### Task to carry out:
Could you restate the entries word for word, without the images?

### Data records:
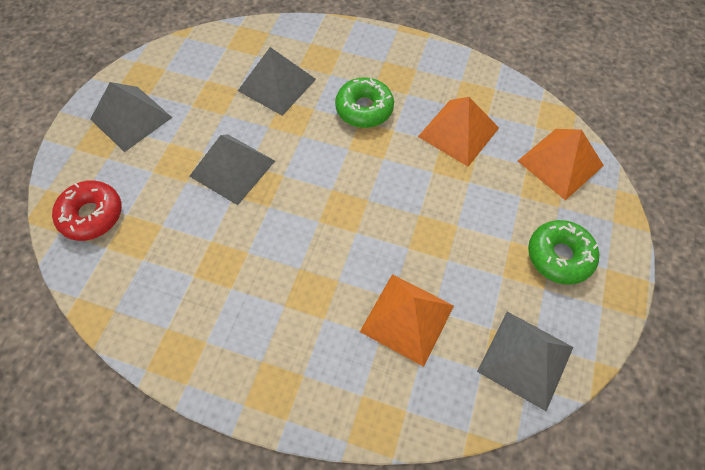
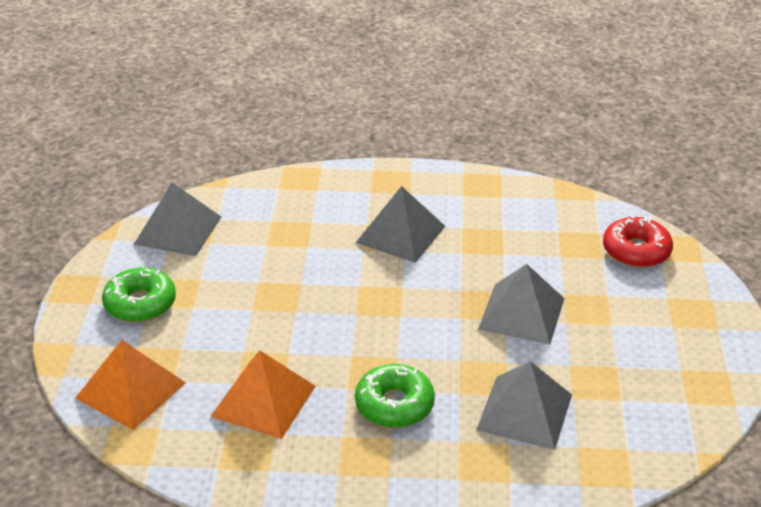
camera: 165 degrees right, 25 degrees down
(131, 118) = (677, 339): grey pyramid -> grey pyramid (400, 234)
(407, 318) = (290, 236): orange pyramid -> none

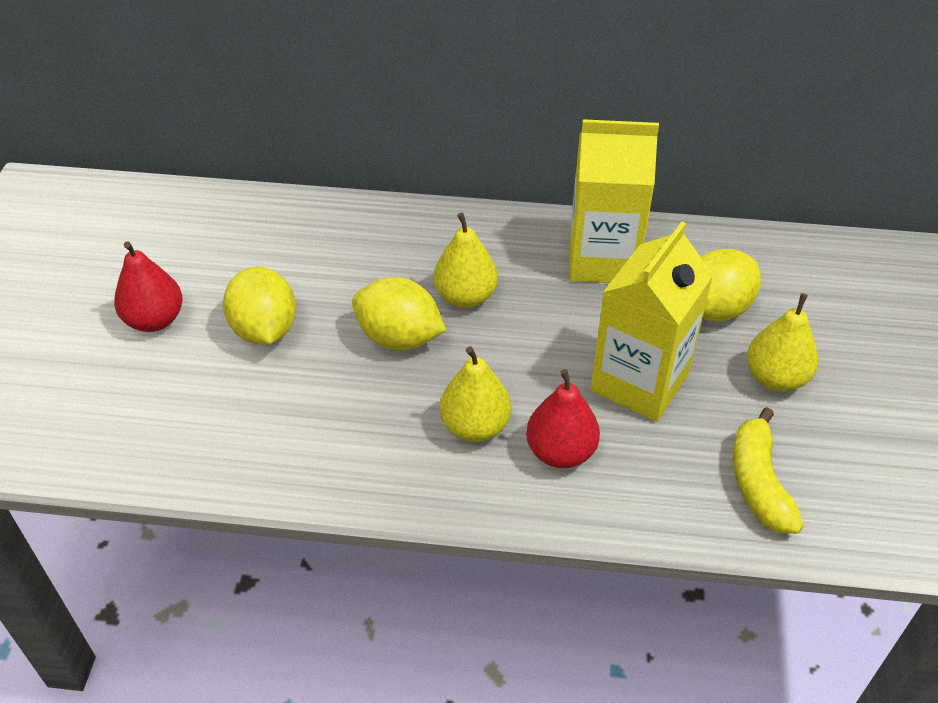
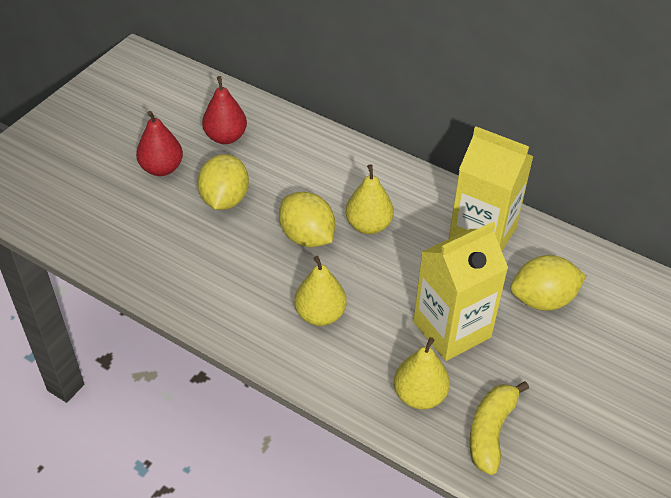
camera: 25 degrees right, 0 degrees up
(560, 452) = (366, 354): red pear -> red pear (226, 137)
(775, 378) = (554, 365): yellow pear -> yellow pear (419, 395)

### Written solution:
camera: 165 degrees right, 25 degrees down
(131, 118) = (677, 339): grey pyramid -> grey pyramid (400, 234)
(407, 318) = (290, 236): orange pyramid -> none

camera: 25 degrees right, 0 degrees up
(560, 452) = (366, 354): red pear -> red pear (226, 137)
(775, 378) = (554, 365): yellow pear -> yellow pear (419, 395)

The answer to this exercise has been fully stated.